- **Challenge**: Put the material below into a JSON list of strings, one string per line, starting at the line containing "red square at (263, 185): moved" and ending at the line containing "blue semicircle: moved 1 px right, 3 px down". Skip blank lines and leave out the picture lines.
[Start of Task inputs]
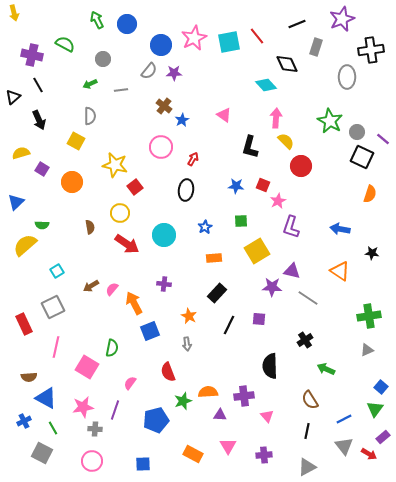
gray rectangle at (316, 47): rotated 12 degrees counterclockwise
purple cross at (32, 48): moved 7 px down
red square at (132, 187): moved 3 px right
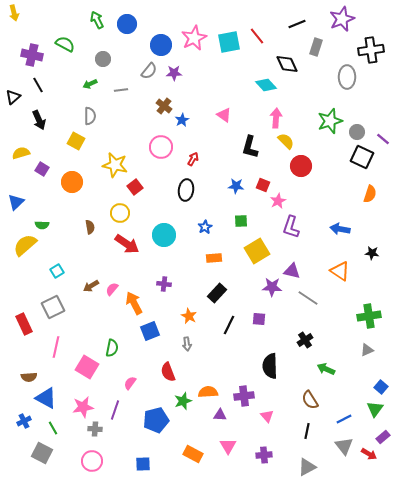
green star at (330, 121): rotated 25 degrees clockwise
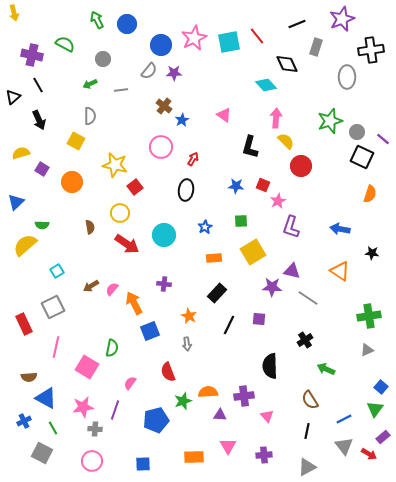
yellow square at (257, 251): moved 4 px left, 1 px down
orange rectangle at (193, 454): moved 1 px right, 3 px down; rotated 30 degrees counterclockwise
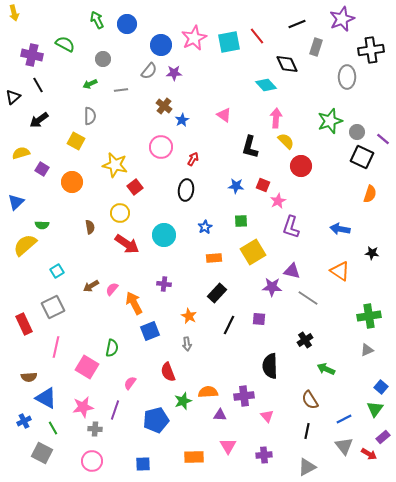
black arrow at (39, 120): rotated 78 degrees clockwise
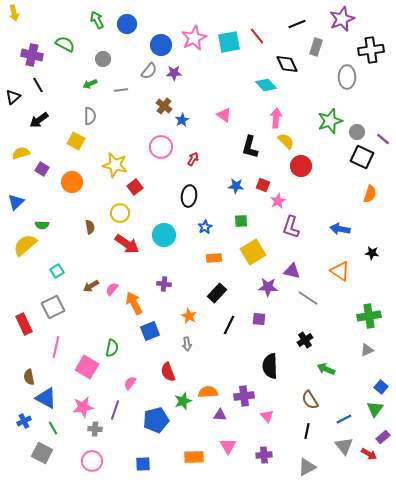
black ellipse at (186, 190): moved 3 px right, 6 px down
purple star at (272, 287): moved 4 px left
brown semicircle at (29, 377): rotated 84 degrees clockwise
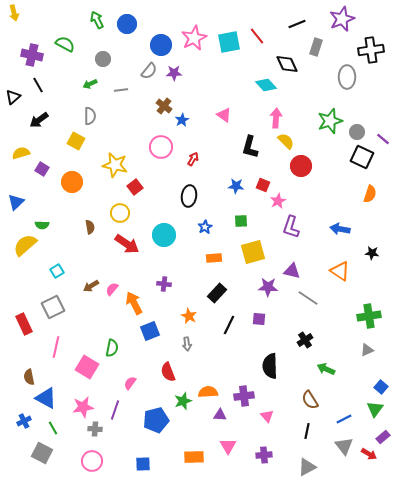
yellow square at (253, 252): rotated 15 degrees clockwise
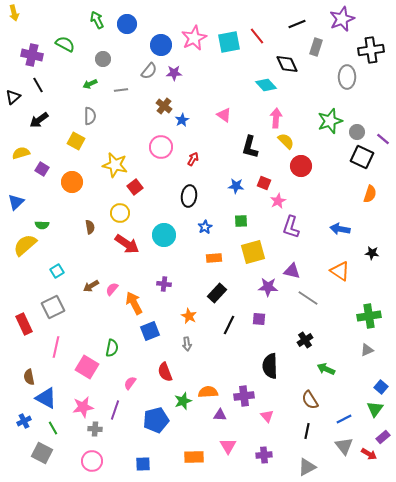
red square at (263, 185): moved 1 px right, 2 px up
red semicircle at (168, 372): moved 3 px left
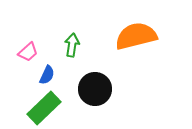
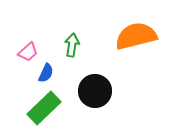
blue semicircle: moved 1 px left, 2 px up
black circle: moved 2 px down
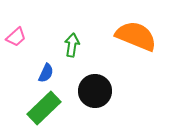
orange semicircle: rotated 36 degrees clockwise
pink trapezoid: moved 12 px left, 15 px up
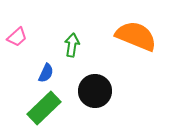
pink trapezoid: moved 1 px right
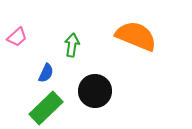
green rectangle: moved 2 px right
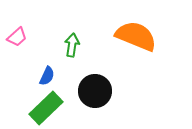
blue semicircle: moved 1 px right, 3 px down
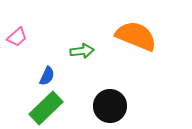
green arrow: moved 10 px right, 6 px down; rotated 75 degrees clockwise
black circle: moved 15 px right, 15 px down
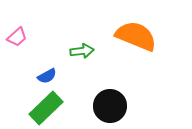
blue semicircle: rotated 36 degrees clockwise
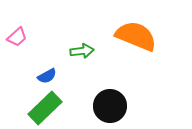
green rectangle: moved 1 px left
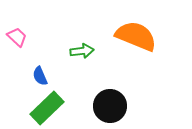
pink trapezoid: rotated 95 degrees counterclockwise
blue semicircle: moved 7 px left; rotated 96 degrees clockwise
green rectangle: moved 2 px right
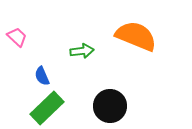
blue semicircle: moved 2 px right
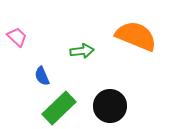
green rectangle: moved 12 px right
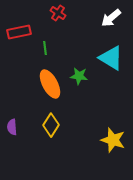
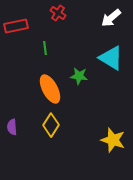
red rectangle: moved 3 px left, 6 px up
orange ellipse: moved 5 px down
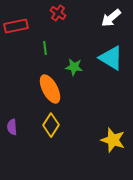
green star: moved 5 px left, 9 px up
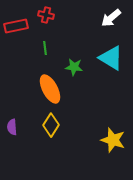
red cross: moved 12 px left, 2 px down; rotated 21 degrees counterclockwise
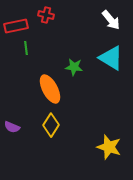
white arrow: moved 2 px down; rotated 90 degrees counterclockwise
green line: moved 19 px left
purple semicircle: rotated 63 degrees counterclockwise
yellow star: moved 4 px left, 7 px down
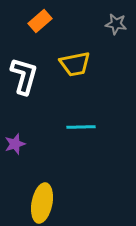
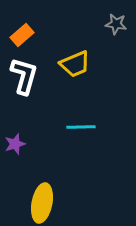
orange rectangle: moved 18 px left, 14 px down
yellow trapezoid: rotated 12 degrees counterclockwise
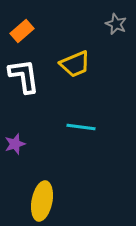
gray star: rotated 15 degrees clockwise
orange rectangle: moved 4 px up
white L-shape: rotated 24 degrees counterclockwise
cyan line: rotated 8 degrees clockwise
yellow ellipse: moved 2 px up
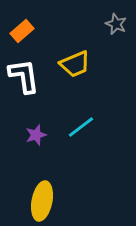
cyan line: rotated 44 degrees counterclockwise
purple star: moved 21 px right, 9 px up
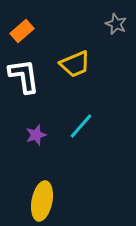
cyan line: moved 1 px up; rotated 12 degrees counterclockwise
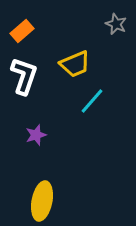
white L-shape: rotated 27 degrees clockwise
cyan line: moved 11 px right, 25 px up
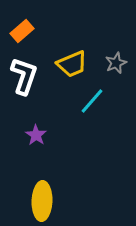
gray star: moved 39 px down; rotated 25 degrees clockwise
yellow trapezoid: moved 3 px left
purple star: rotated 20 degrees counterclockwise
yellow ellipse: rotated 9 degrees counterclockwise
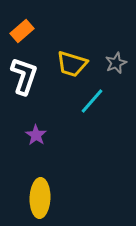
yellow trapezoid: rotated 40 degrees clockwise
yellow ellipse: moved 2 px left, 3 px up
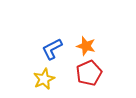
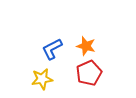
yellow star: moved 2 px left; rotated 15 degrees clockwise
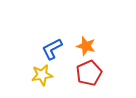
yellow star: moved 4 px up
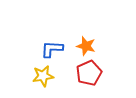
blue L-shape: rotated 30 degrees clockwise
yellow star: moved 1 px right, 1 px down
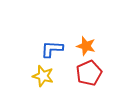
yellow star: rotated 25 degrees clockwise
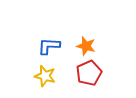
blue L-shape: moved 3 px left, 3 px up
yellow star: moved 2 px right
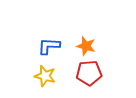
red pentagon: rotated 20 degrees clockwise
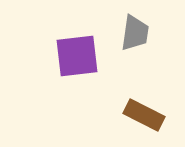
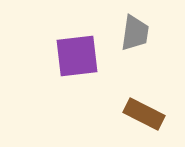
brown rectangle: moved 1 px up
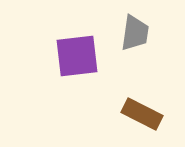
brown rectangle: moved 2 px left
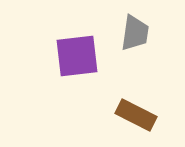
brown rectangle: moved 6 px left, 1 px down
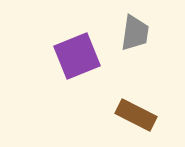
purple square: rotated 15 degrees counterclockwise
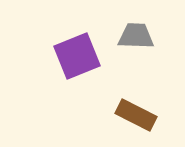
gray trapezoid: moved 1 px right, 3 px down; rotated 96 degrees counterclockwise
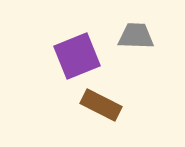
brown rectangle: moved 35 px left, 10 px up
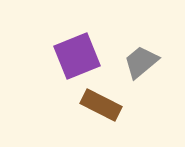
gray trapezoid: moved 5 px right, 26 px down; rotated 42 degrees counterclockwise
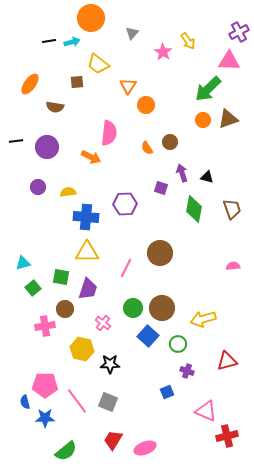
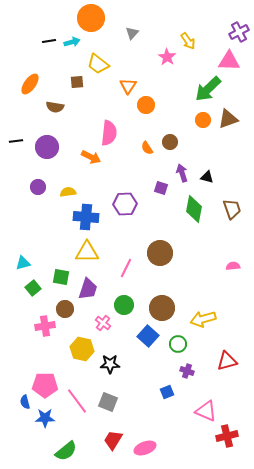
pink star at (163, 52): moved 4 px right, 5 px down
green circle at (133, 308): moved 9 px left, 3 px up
[End of Task inputs]
[Start of Task inputs]
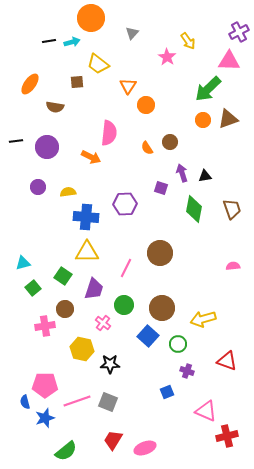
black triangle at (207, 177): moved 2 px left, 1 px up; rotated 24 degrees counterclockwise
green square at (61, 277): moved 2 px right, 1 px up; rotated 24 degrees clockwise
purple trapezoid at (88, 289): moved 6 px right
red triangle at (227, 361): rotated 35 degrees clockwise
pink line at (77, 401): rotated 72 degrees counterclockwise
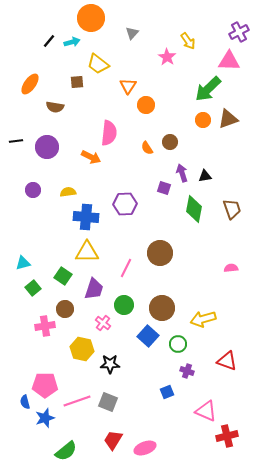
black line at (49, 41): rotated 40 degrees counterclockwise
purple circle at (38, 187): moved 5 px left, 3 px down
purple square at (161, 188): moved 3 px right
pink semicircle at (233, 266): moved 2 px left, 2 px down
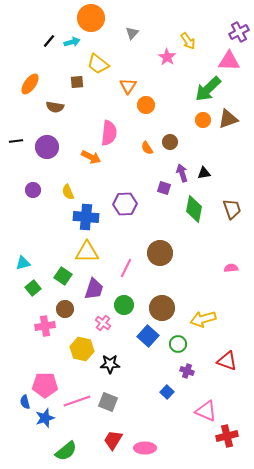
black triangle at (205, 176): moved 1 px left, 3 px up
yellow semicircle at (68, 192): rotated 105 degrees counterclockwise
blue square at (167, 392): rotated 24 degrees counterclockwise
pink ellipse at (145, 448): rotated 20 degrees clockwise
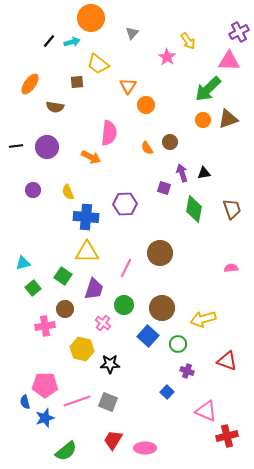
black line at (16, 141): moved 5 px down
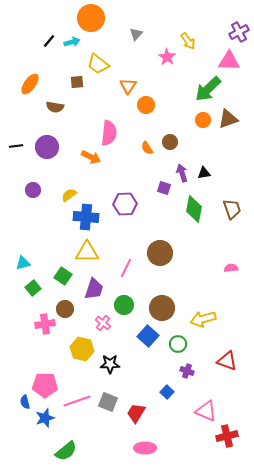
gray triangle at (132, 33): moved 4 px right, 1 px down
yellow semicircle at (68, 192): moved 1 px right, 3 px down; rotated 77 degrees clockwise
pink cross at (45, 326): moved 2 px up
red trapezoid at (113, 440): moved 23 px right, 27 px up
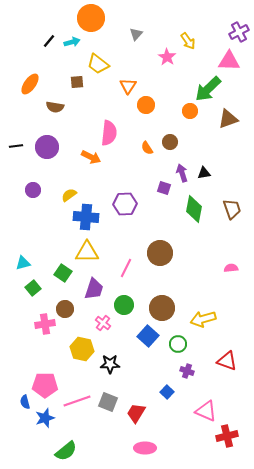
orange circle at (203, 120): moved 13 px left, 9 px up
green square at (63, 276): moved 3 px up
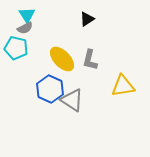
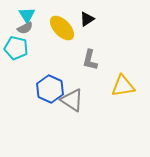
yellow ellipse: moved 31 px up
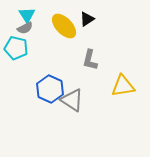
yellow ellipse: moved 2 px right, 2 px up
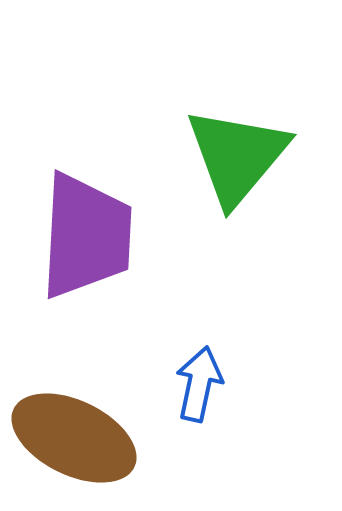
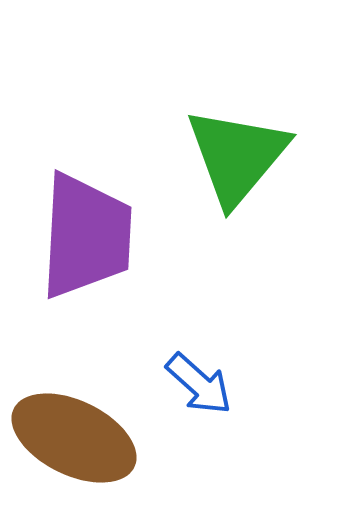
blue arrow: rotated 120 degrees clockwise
[End of Task inputs]
- **Final result**:
[
  "red square at (263, 185): moved 1 px right, 2 px up",
  "red semicircle at (168, 372): moved 3 px left",
  "blue semicircle: moved 1 px left, 2 px up",
  "black circle: moved 2 px down",
  "orange semicircle: rotated 36 degrees clockwise",
  "pink trapezoid: moved 12 px left, 15 px up",
  "pink trapezoid: moved 1 px right",
  "green rectangle: moved 2 px right",
  "blue semicircle: moved 1 px right, 3 px down"
]